TASK TO COMPLETE: If pictures appear among the lines below, leave them out while you return exactly the lines from the one with "none -> purple brick A8 level 1" through the one with "none -> green slope E1:E3 level 1 top 3".

═════ TASK INPUT ═════

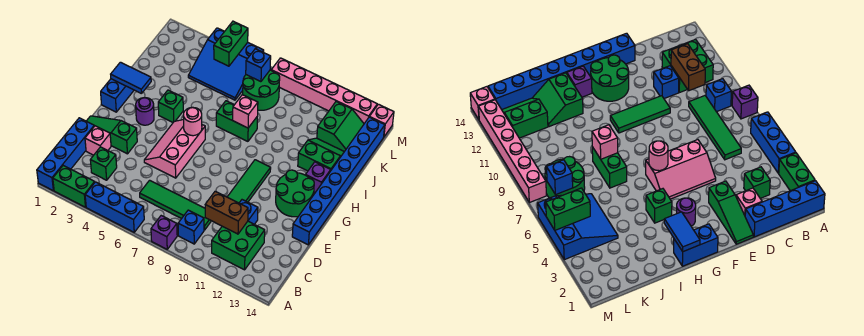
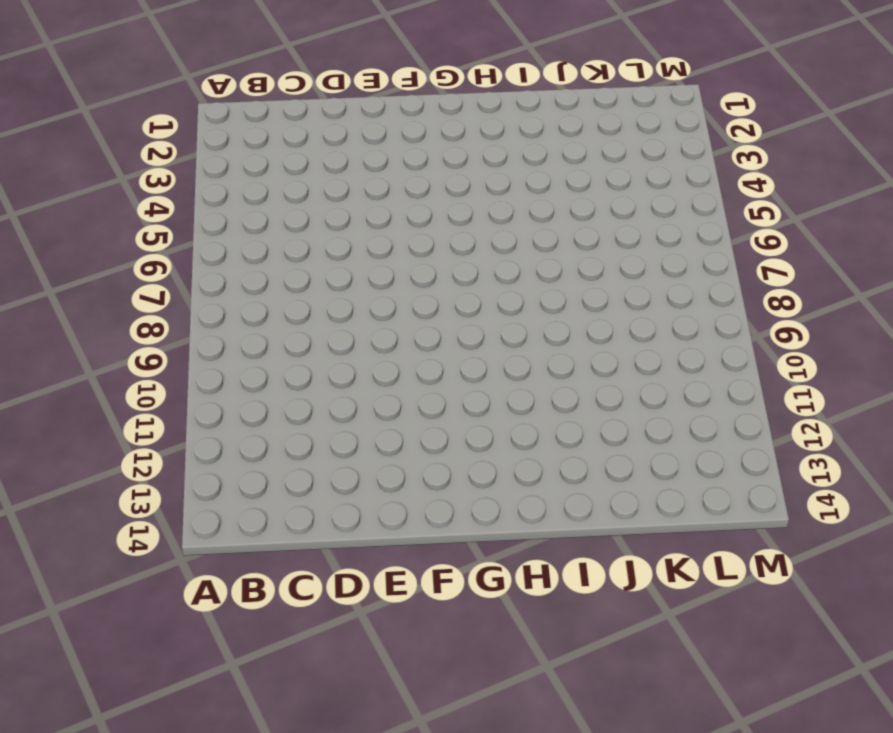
none -> blue brick A1:D1 level 1
none -> green brick A2:A3 level 1
none -> blue brick A4:A6 level 1
none -> purple brick A8 level 1

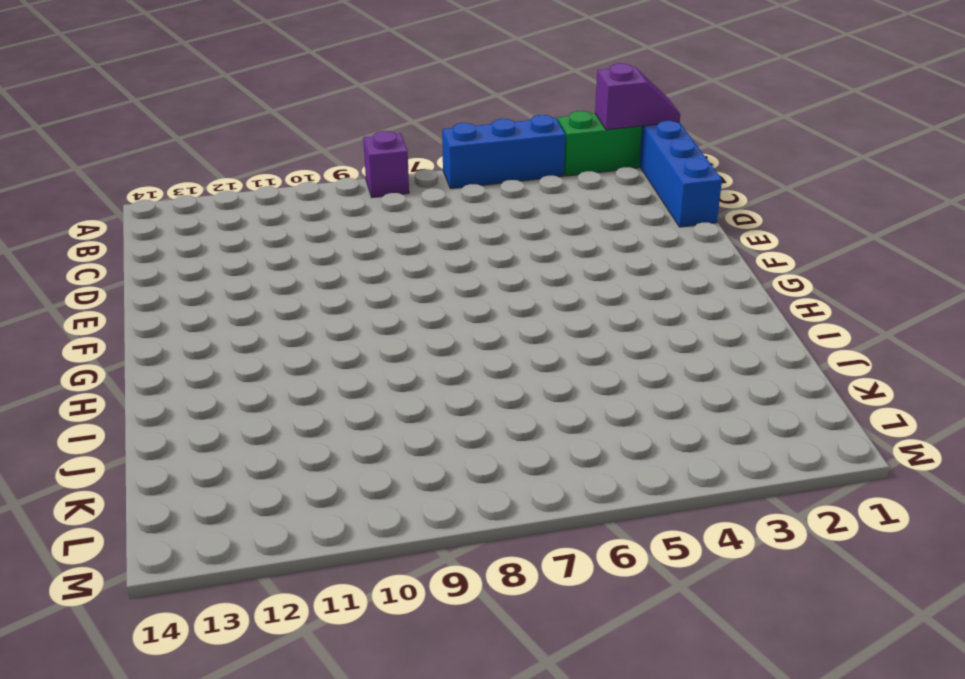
purple slope A1:A2 level 2 top 2 -> none
none -> blue brick B9 level 1
none -> green brick B11:C12 level 1
none -> green brick C3 level 1
none -> green tile C6:C9 level 1

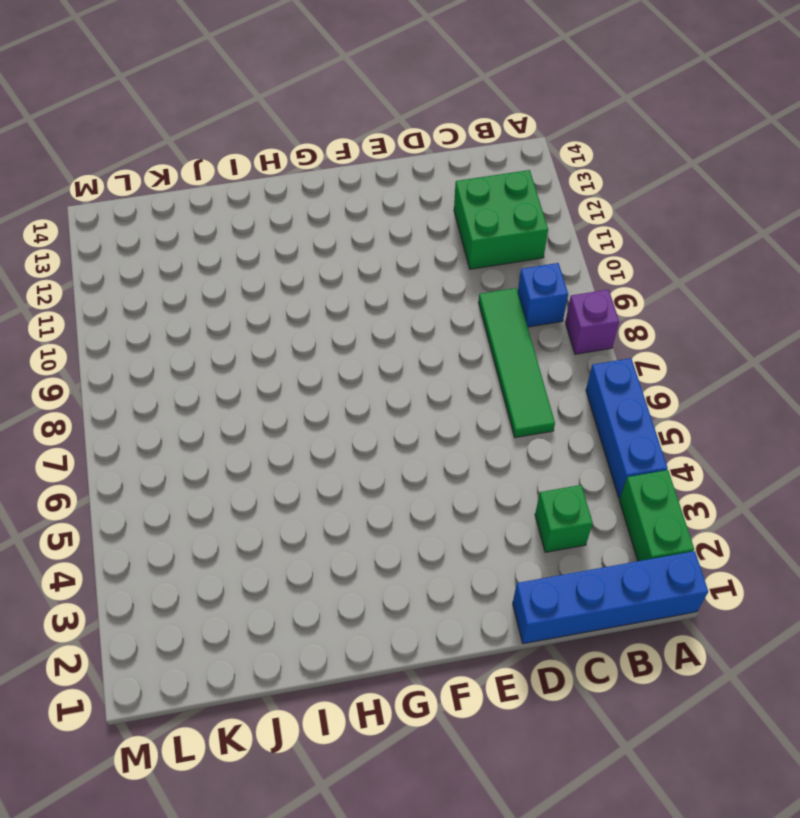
none -> pink brick D2 level 1
none -> blue brick D11 level 1
none -> green slope E1:E3 level 1 top 3
none -> pink slope E5:G6 level 1 top 6

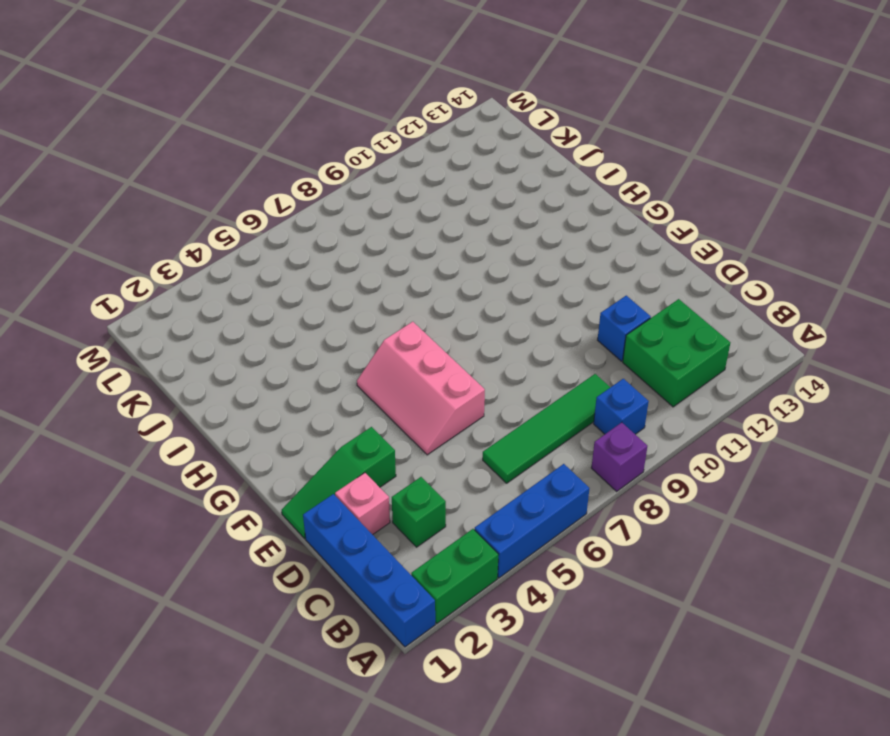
none -> green tile E10:G10 level 1
none -> blue brick E14:L14 level 1
none -> green round brick F12:G13 level 1
none -> blue brick G1:H1 level 1

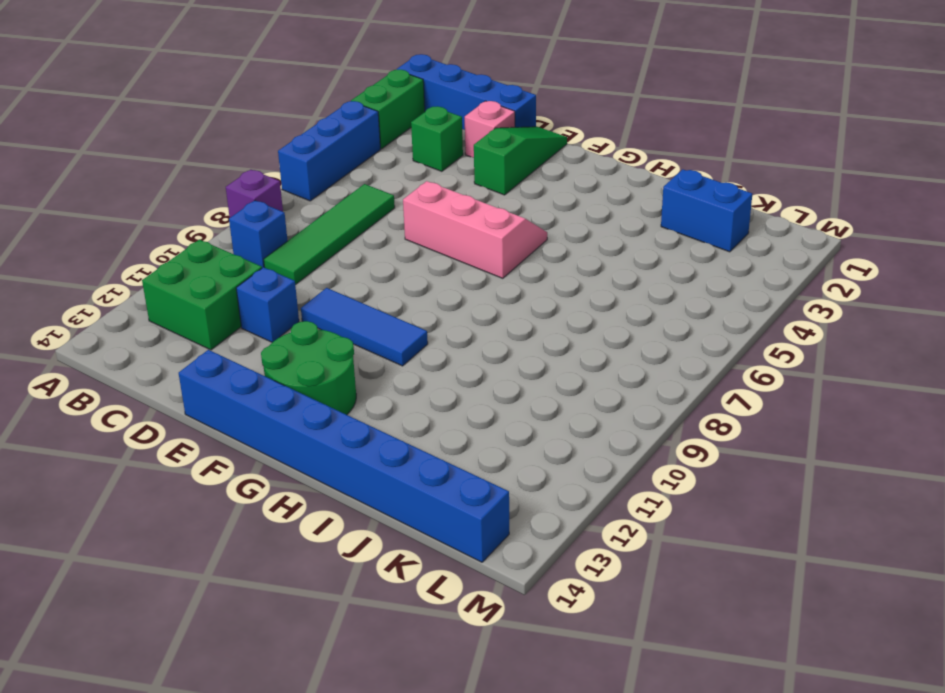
blue tile E10:G10 level 1 -> green tile E10:G10 level 1
blue brick J2:K2 level 1 -> blue brick G1:H1 level 1
none -> purple round brick G3 level 1
none -> green brick H4 level 1
none -> purple brick H13 level 1
none -> green brick I7:I8 level 1

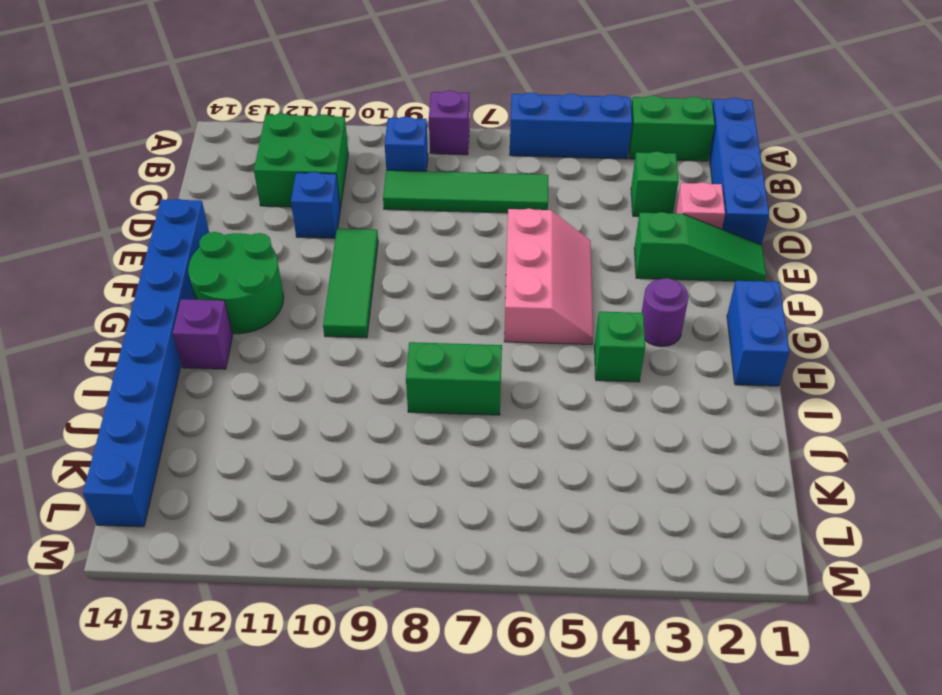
none -> green slope I12:J13 level 1 top I
none -> blue slope K4:M6 level 1 top M
none -> green round brick K7:L8 level 1
none -> green slope K12:L13 level 1 top 12

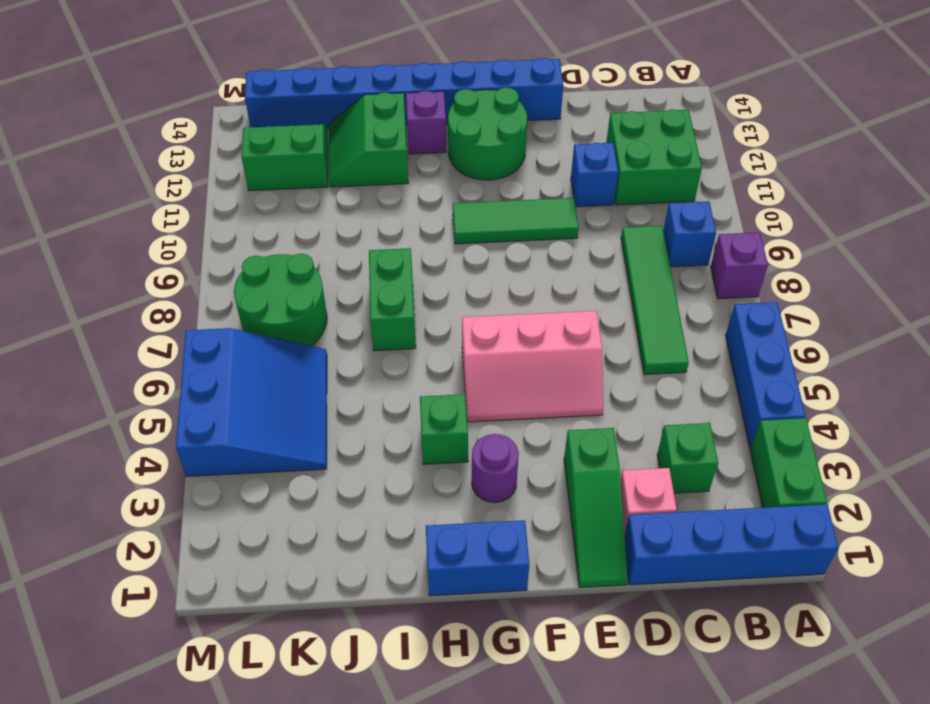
none -> pink brick M8:M13 level 1
none -> pink brick M14 level 1
none -> brown brick C10:C11 level 2
none -> pink round brick G6 level 2

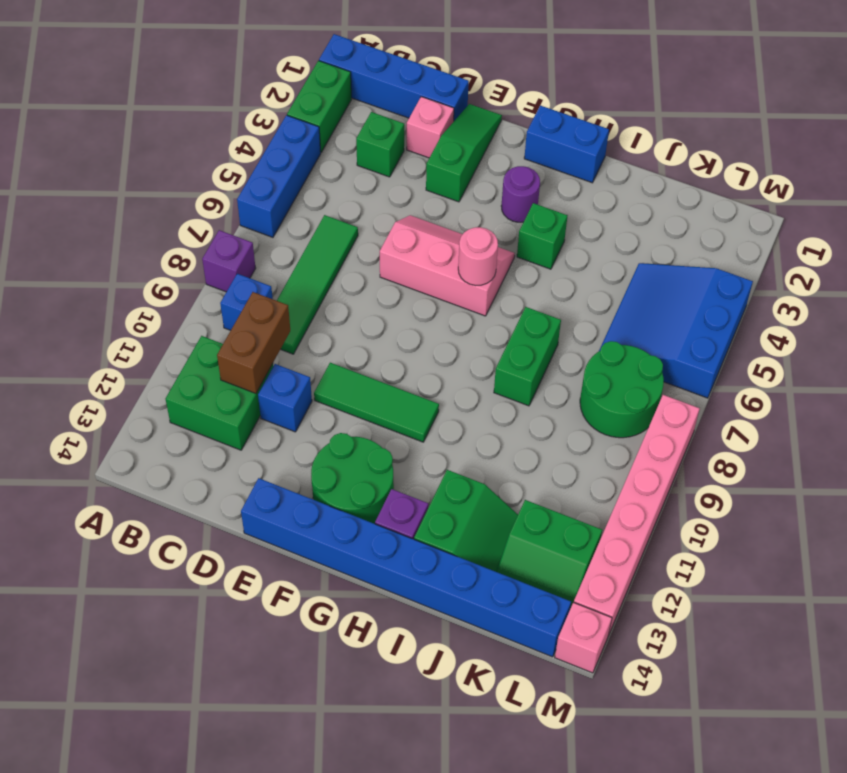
none -> blue tile H1:H2 level 2
none -> pink brick I8 level 2
none -> green brick L5:M5 level 2
none -> blue brick L7 level 2

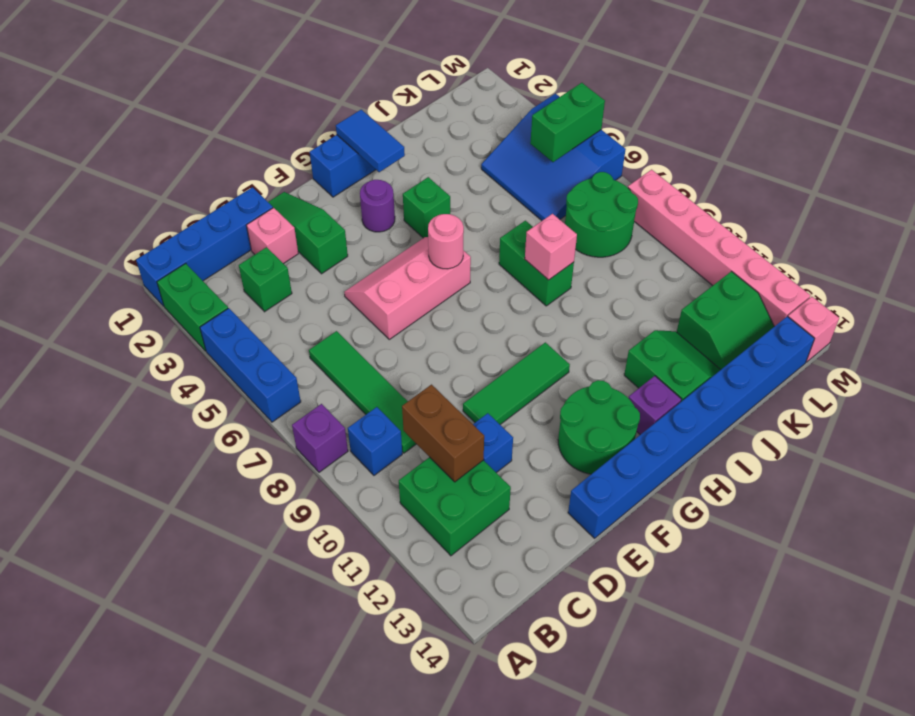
none -> blue brick L7 level 2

═════

ANSWER TO THIS TASK:
none -> purple brick A8 level 1

purple slope A1:A2 level 2 top 2 -> none
none -> blue brick B9 level 1
none -> green brick B11:C12 level 1
none -> green brick C3 level 1
none -> green tile C6:C9 level 1

none -> pink brick D2 level 1
none -> blue brick D11 level 1
none -> green slope E1:E3 level 1 top 3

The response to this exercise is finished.